▶ _RECORDS PROVIDED_:
:::

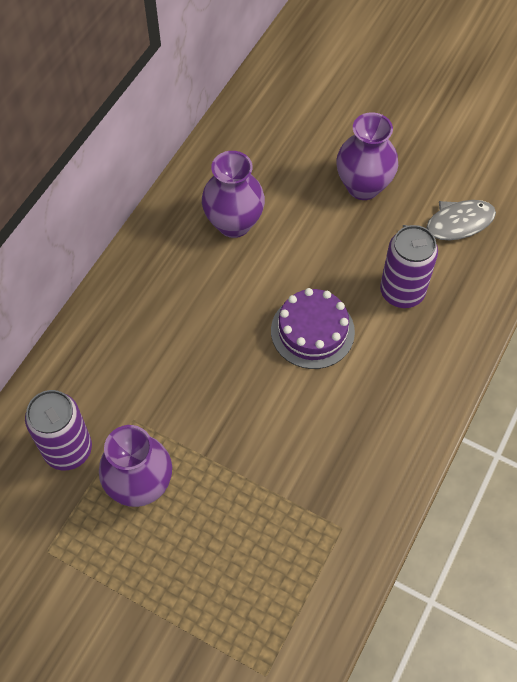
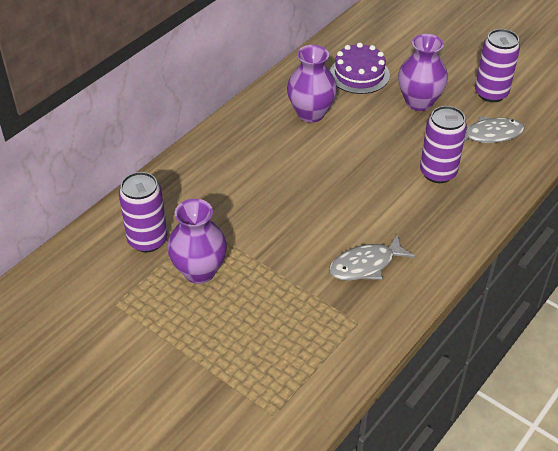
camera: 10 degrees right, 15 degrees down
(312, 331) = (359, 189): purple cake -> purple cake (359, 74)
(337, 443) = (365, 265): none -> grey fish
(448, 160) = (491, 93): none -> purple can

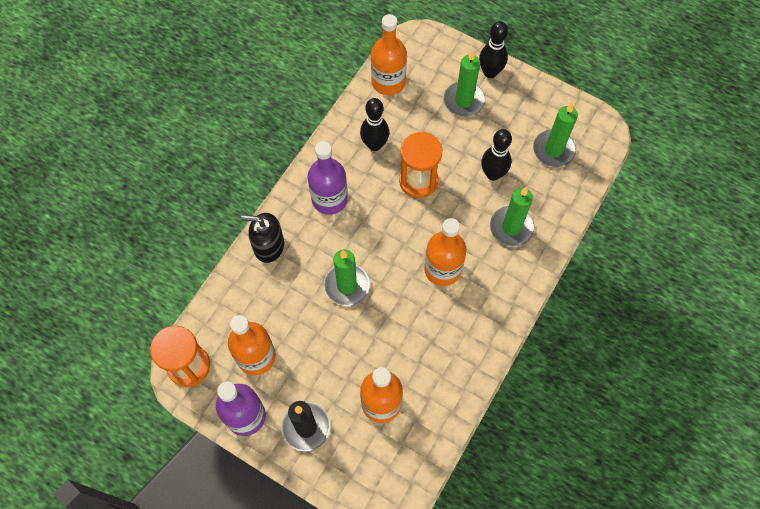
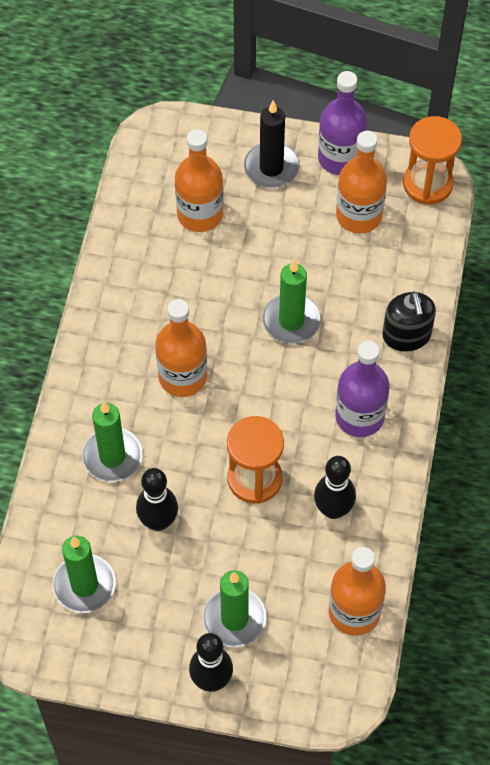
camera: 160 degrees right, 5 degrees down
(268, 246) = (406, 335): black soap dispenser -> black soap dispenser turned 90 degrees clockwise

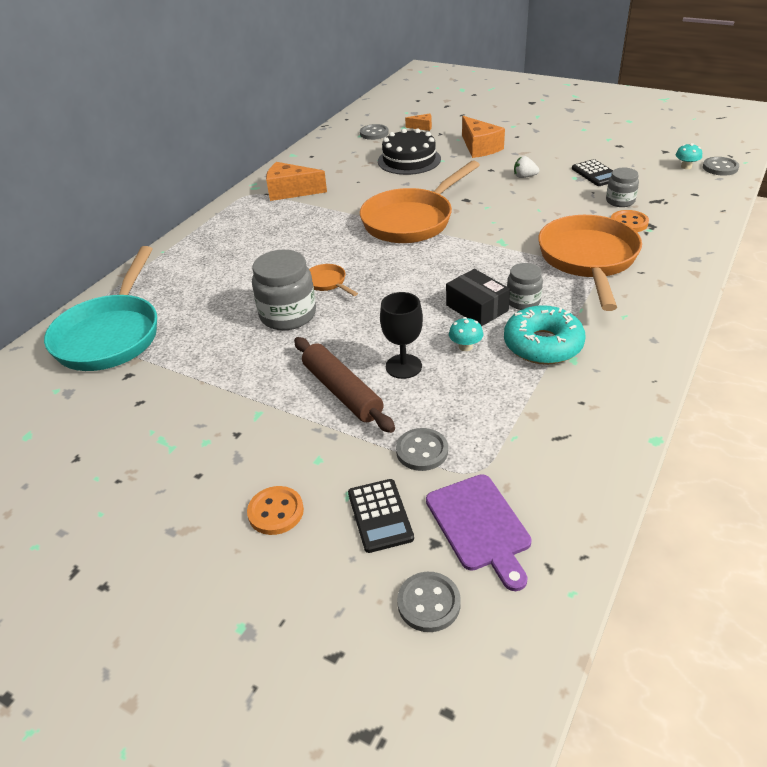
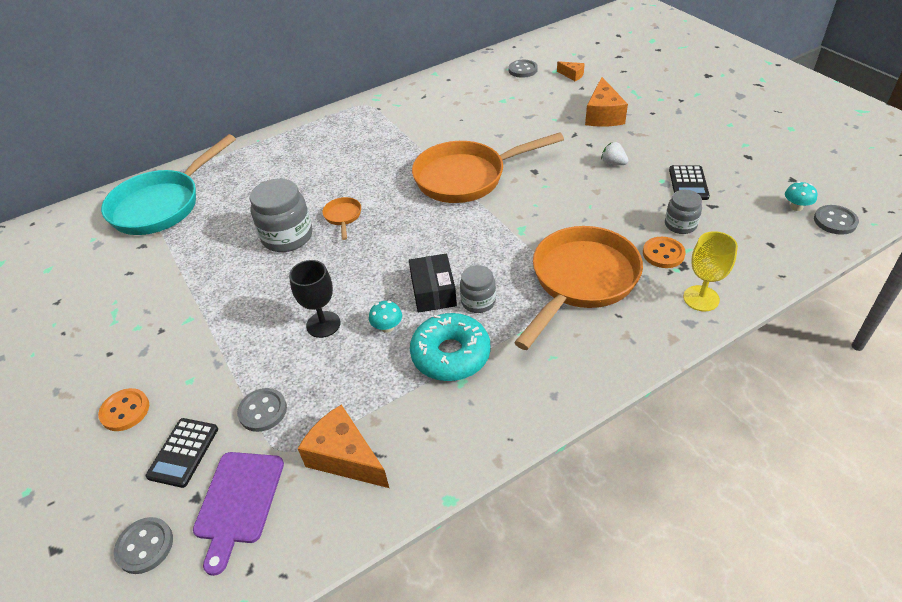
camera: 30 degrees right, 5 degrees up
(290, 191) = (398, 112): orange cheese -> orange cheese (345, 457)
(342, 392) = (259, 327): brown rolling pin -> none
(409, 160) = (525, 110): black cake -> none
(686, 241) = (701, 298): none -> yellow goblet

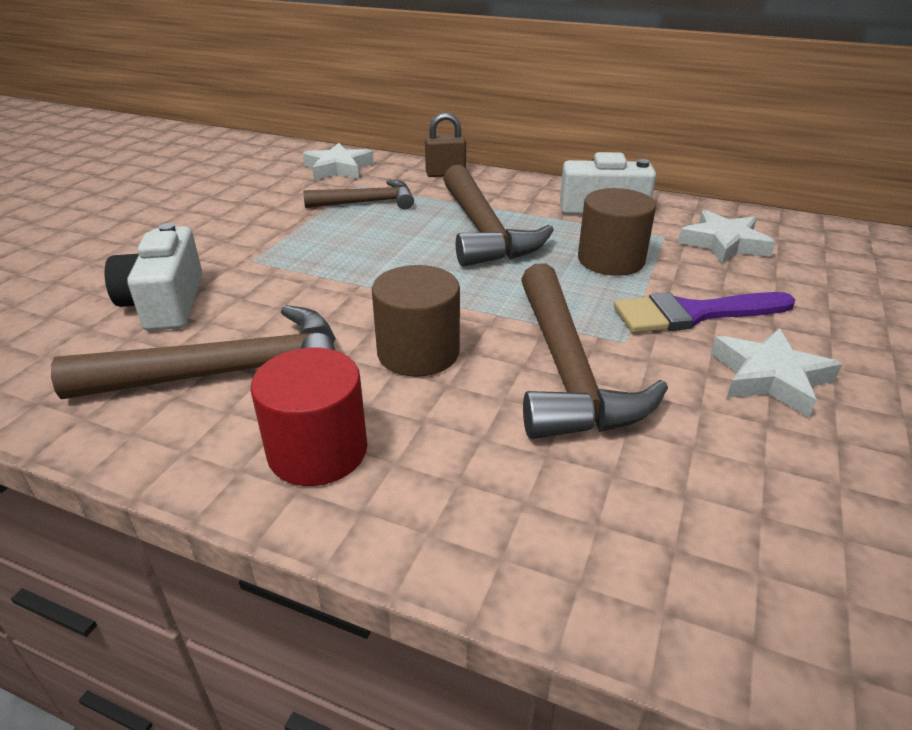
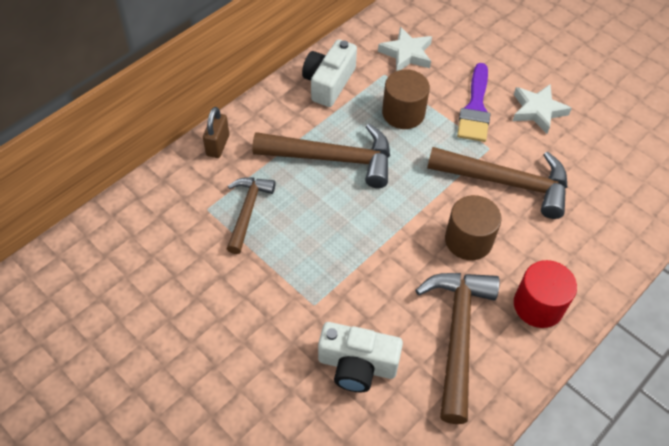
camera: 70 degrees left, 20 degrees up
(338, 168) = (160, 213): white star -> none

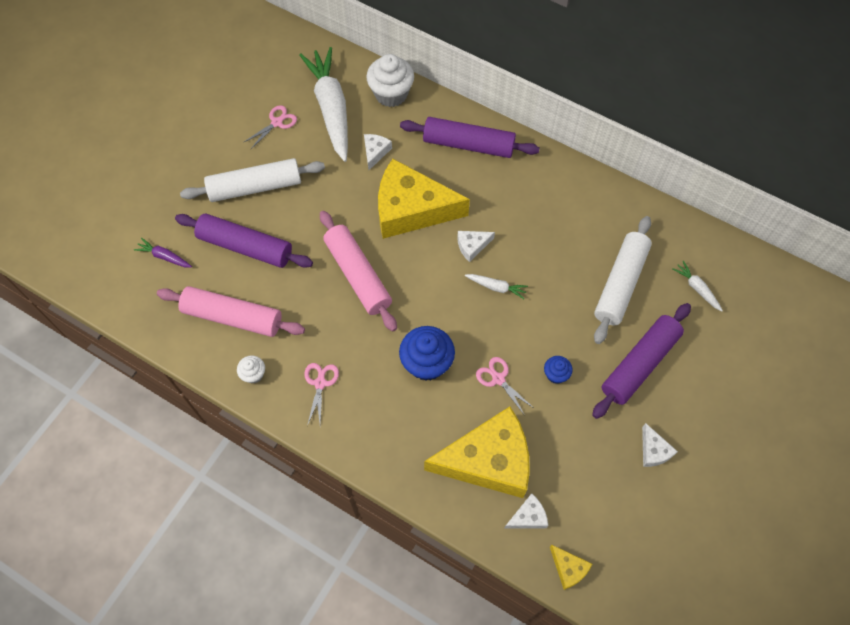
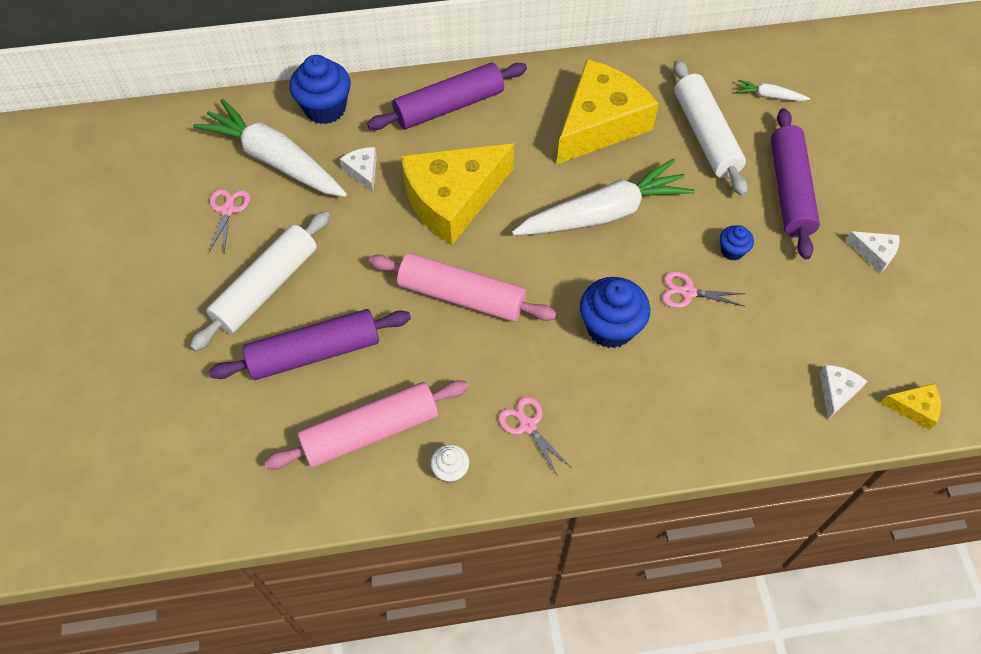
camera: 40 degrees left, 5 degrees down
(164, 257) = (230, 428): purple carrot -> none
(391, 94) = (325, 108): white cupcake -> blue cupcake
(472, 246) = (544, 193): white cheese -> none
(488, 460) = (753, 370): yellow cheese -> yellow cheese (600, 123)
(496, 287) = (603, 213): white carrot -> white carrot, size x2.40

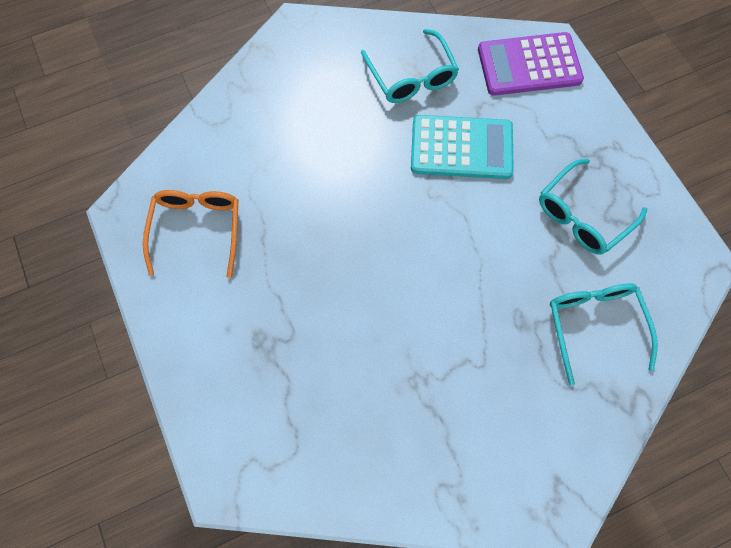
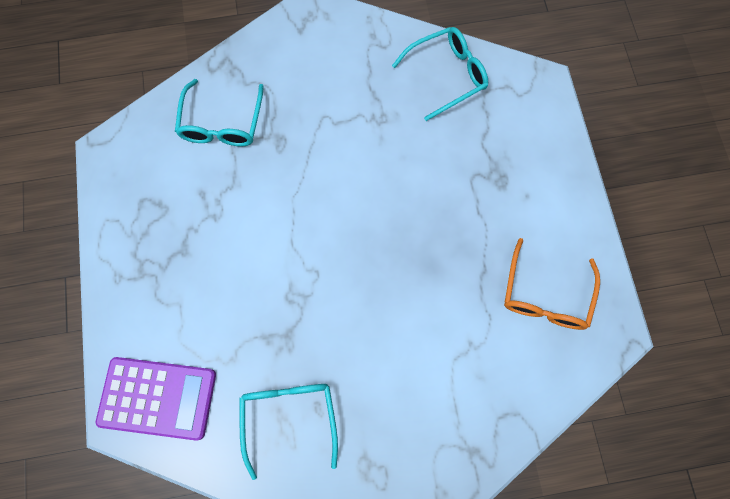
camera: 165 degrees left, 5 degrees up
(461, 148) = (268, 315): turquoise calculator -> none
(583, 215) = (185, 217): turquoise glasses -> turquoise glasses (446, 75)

:::

▶ _TASK ITEM_:
In the entries above, which lines hold the word "purple"? Copy them out.

▶ _TASK RESULT_:
(312, 331) = (359, 189): purple cake -> purple cake (359, 74)
(448, 160) = (491, 93): none -> purple can
(164, 257) = (230, 428): purple carrot -> none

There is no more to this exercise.